Task item: Copy each record exactly as it reads, leaving out any pictures it holds.

Data:
★ ★ ★ ★
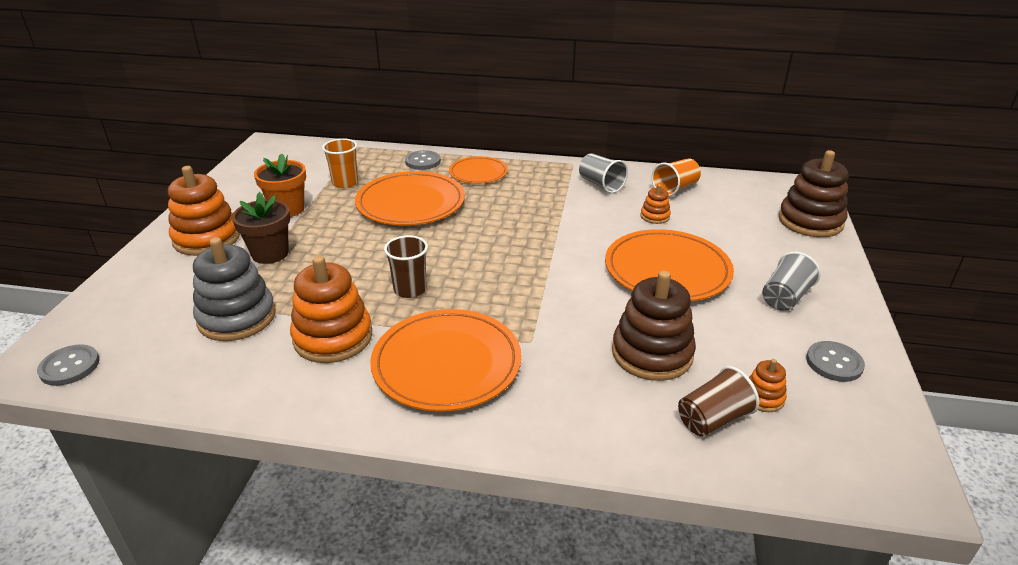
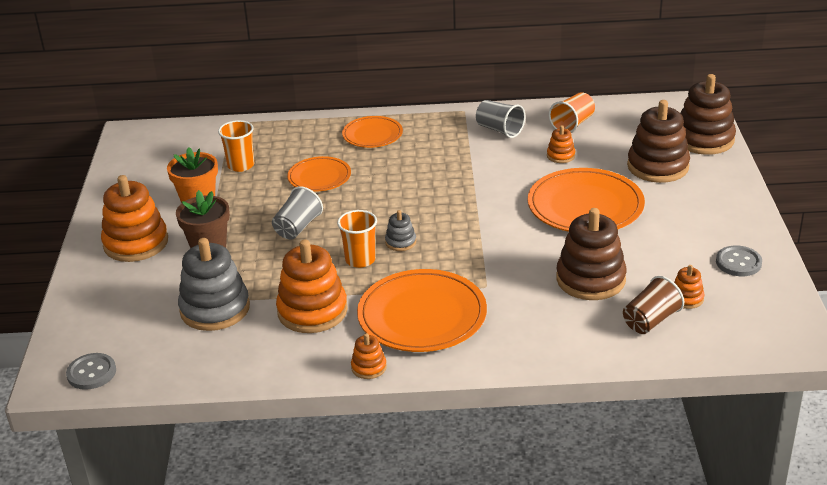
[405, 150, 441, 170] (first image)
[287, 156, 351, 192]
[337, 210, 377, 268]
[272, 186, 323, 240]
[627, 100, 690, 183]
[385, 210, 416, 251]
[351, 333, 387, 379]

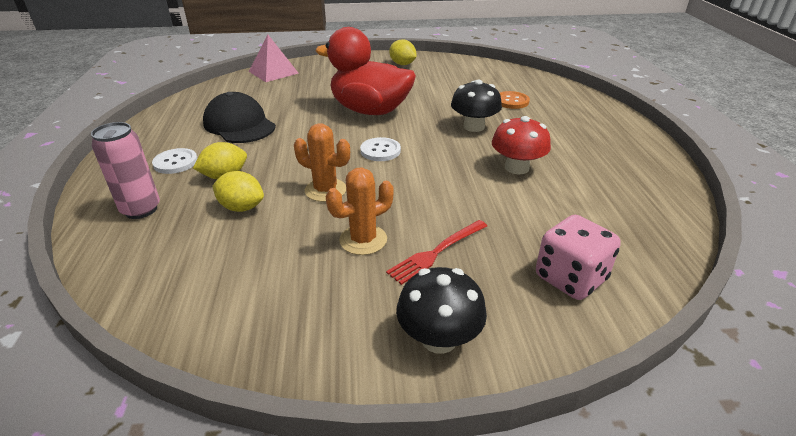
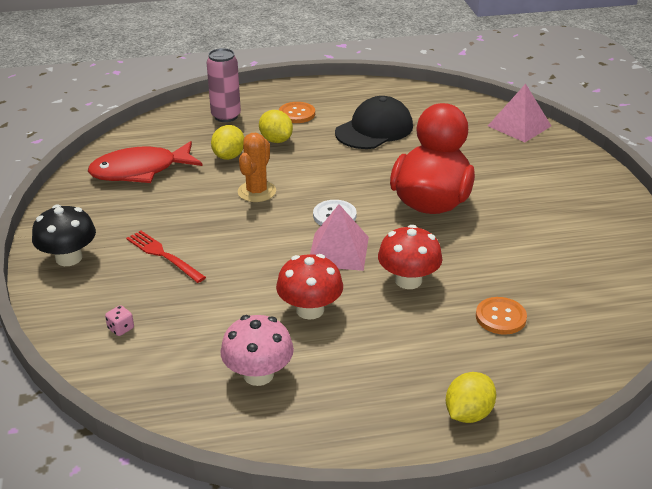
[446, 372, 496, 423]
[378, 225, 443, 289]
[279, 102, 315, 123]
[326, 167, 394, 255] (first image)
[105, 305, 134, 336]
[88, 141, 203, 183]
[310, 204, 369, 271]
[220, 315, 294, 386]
★ ★ ★ ★
Output:
[405, 150, 441, 170] (first image)
[287, 156, 351, 192]
[337, 210, 377, 268]
[272, 186, 323, 240]
[627, 100, 690, 183]
[385, 210, 416, 251]
[351, 333, 387, 379]

[446, 372, 496, 423]
[378, 225, 443, 289]
[279, 102, 315, 123]
[326, 167, 394, 255] (first image)
[105, 305, 134, 336]
[88, 141, 203, 183]
[310, 204, 369, 271]
[220, 315, 294, 386]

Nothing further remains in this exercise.